*WORK REQUEST*
Before writing anything, find the line that contains "gray L-shape at", then retype the entries below exactly from their first line through that one, without pictures.

= = = =

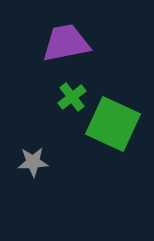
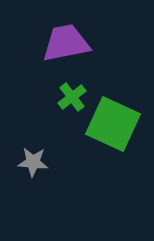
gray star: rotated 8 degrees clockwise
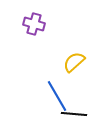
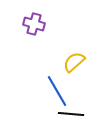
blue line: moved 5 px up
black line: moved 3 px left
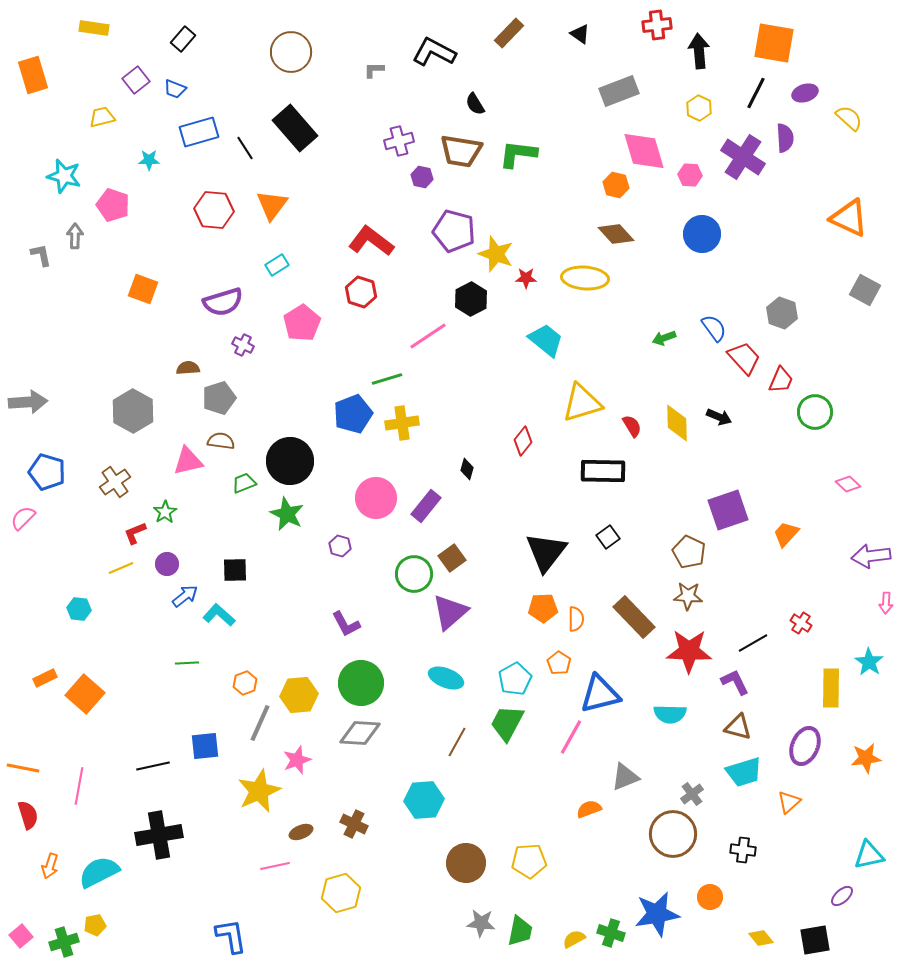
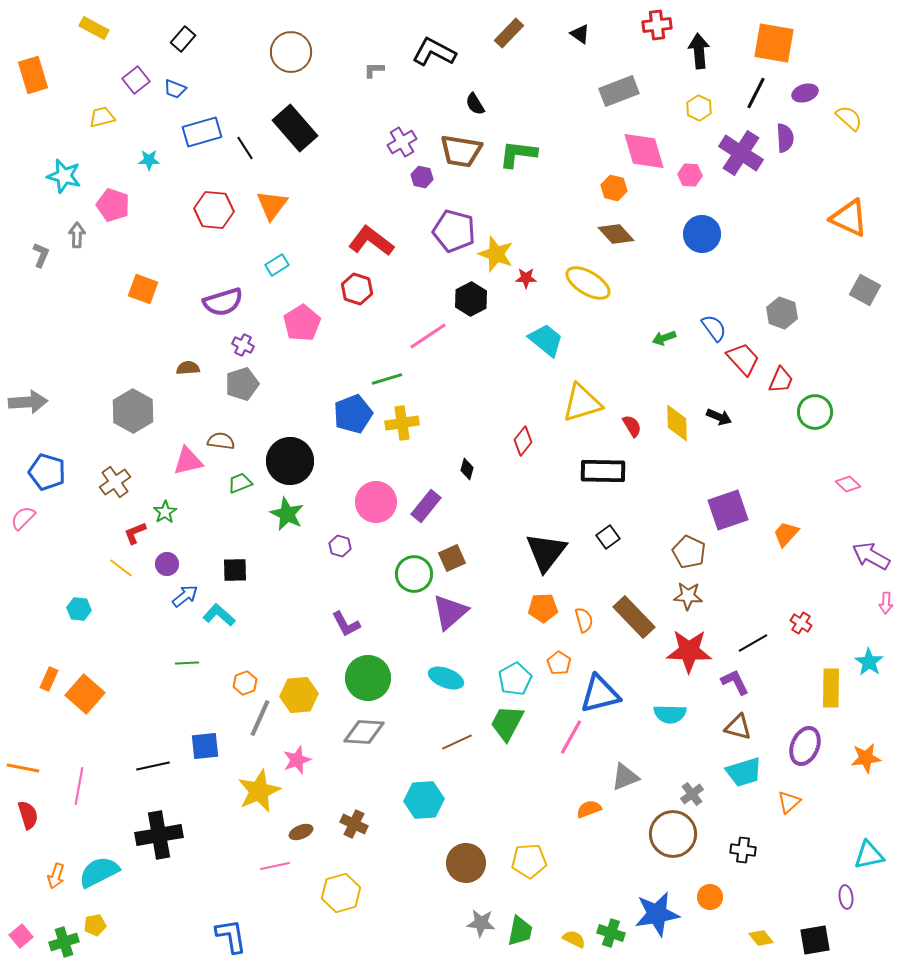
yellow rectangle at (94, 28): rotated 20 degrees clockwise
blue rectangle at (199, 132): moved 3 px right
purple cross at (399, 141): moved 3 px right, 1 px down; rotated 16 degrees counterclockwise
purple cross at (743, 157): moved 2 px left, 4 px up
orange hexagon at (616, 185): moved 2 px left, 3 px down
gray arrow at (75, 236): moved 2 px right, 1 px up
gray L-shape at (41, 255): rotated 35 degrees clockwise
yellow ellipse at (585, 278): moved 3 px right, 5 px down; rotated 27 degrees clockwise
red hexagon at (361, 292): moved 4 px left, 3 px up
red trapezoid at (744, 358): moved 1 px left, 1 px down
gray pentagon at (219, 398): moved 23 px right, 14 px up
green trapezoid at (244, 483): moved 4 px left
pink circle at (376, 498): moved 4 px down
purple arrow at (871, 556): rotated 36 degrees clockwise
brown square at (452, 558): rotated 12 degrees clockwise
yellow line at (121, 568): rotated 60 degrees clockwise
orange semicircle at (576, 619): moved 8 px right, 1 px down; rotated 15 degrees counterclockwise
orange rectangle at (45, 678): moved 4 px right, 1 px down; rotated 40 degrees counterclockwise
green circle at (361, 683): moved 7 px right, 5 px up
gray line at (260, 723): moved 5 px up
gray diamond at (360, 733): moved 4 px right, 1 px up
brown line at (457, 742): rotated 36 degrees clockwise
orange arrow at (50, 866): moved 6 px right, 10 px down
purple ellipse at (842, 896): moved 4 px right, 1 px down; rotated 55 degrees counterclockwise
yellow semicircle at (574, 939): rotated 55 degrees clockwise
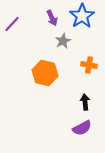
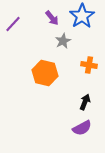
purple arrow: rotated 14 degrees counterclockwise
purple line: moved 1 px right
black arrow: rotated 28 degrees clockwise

= = = =

*ANSWER FOR THIS EXERCISE*
gray star: rotated 8 degrees clockwise
blue line: moved 5 px up
black line: moved 3 px left
yellow rectangle at (94, 28): rotated 20 degrees clockwise
blue rectangle at (199, 132): moved 3 px right
purple cross at (399, 141): moved 3 px right, 1 px down; rotated 16 degrees counterclockwise
purple cross at (743, 157): moved 2 px left, 4 px up
orange hexagon at (616, 185): moved 2 px left, 3 px down
gray arrow at (75, 236): moved 2 px right, 1 px up
gray L-shape at (41, 255): rotated 35 degrees clockwise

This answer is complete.